── Extracted material

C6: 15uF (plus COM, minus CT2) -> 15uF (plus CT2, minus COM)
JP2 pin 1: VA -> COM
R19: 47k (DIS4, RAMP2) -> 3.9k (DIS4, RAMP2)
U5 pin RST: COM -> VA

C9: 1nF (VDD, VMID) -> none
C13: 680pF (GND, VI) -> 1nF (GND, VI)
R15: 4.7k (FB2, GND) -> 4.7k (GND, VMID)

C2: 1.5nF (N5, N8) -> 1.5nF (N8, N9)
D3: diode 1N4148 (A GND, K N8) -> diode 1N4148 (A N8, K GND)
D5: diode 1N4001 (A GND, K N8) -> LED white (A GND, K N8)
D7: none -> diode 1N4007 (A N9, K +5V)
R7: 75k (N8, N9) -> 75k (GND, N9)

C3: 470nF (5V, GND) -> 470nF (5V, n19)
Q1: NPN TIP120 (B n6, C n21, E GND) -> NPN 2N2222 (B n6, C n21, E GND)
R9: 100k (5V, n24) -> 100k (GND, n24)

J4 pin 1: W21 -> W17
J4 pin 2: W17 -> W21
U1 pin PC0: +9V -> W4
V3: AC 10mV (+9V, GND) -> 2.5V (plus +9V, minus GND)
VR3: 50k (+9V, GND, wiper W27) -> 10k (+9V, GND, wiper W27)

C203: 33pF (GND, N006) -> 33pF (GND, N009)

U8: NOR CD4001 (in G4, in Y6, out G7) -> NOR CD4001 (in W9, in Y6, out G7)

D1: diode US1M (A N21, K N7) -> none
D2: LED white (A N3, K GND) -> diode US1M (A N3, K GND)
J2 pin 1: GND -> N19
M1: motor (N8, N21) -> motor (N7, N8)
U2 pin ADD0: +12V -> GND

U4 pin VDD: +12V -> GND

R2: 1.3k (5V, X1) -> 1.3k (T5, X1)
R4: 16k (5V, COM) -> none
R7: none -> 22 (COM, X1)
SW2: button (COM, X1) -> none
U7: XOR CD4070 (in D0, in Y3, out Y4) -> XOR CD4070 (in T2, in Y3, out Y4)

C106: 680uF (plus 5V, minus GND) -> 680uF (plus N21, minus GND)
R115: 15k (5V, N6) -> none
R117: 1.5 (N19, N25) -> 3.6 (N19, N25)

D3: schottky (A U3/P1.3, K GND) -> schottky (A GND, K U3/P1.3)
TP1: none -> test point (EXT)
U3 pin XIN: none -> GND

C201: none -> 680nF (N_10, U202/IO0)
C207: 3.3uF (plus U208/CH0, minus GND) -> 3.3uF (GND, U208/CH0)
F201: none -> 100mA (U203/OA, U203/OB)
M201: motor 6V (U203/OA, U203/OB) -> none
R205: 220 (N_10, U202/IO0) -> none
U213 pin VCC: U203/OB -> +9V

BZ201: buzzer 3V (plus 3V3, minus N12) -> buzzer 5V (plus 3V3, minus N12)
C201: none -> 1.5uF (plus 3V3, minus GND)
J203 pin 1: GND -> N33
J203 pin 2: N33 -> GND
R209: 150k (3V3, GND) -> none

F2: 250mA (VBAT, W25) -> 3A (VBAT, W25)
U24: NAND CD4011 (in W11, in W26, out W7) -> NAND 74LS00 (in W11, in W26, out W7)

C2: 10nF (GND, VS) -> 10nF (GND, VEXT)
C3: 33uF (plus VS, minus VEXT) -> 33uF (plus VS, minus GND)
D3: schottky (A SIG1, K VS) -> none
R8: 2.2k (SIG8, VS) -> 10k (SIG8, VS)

────

Exercise objective | Repeat every record exactly as written, please.

Answer to this problem |
C6: 15uF (plus COM, minus CT2) -> 15uF (plus CT2, minus COM)
JP2 pin 1: VA -> COM
R19: 47k (DIS4, RAMP2) -> 3.9k (DIS4, RAMP2)
U5 pin RST: COM -> VA

C9: 1nF (VDD, VMID) -> none
C13: 680pF (GND, VI) -> 1nF (GND, VI)
R15: 4.7k (FB2, GND) -> 4.7k (GND, VMID)

C2: 1.5nF (N5, N8) -> 1.5nF (N8, N9)
D3: diode 1N4148 (A GND, K N8) -> diode 1N4148 (A N8, K GND)
D5: diode 1N4001 (A GND, K N8) -> LED white (A GND, K N8)
D7: none -> diode 1N4007 (A N9, K +5V)
R7: 75k (N8, N9) -> 75k (GND, N9)

C3: 470nF (5V, GND) -> 470nF (5V, n19)
Q1: NPN TIP120 (B n6, C n21, E GND) -> NPN 2N2222 (B n6, C n21, E GND)
R9: 100k (5V, n24) -> 100k (GND, n24)

J4 pin 1: W21 -> W17
J4 pin 2: W17 -> W21
U1 pin PC0: +9V -> W4
V3: AC 10mV (+9V, GND) -> 2.5V (plus +9V, minus GND)
VR3: 50k (+9V, GND, wiper W27) -> 10k (+9V, GND, wiper W27)

C203: 33pF (GND, N006) -> 33pF (GND, N009)

U8: NOR CD4001 (in G4, in Y6, out G7) -> NOR CD4001 (in W9, in Y6, out G7)

D1: diode US1M (A N21, K N7) -> none
D2: LED white (A N3, K GND) -> diode US1M (A N3, K GND)
J2 pin 1: GND -> N19
M1: motor (N8, N21) -> motor (N7, N8)
U2 pin ADD0: +12V -> GND

U4 pin VDD: +12V -> GND

R2: 1.3k (5V, X1) -> 1.3k (T5, X1)
R4: 16k (5V, COM) -> none
R7: none -> 22 (COM, X1)
SW2: button (COM, X1) -> none
U7: XOR CD4070 (in D0, in Y3, out Y4) -> XOR CD4070 (in T2, in Y3, out Y4)

C106: 680uF (plus 5V, minus GND) -> 680uF (plus N21, minus GND)
R115: 15k (5V, N6) -> none
R117: 1.5 (N19, N25) -> 3.6 (N19, N25)

D3: schottky (A U3/P1.3, K GND) -> schottky (A GND, K U3/P1.3)
TP1: none -> test point (EXT)
U3 pin XIN: none -> GND

C201: none -> 680nF (N_10, U202/IO0)
C207: 3.3uF (plus U208/CH0, minus GND) -> 3.3uF (GND, U208/CH0)
F201: none -> 100mA (U203/OA, U203/OB)
M201: motor 6V (U203/OA, U203/OB) -> none
R205: 220 (N_10, U202/IO0) -> none
U213 pin VCC: U203/OB -> +9V

BZ201: buzzer 3V (plus 3V3, minus N12) -> buzzer 5V (plus 3V3, minus N12)
C201: none -> 1.5uF (plus 3V3, minus GND)
J203 pin 1: GND -> N33
J203 pin 2: N33 -> GND
R209: 150k (3V3, GND) -> none

F2: 250mA (VBAT, W25) -> 3A (VBAT, W25)
U24: NAND CD4011 (in W11, in W26, out W7) -> NAND 74LS00 (in W11, in W26, out W7)

C2: 10nF (GND, VS) -> 10nF (GND, VEXT)
C3: 33uF (plus VS, minus VEXT) -> 33uF (plus VS, minus GND)
D3: schottky (A SIG1, K VS) -> none
R8: 2.2k (SIG8, VS) -> 10k (SIG8, VS)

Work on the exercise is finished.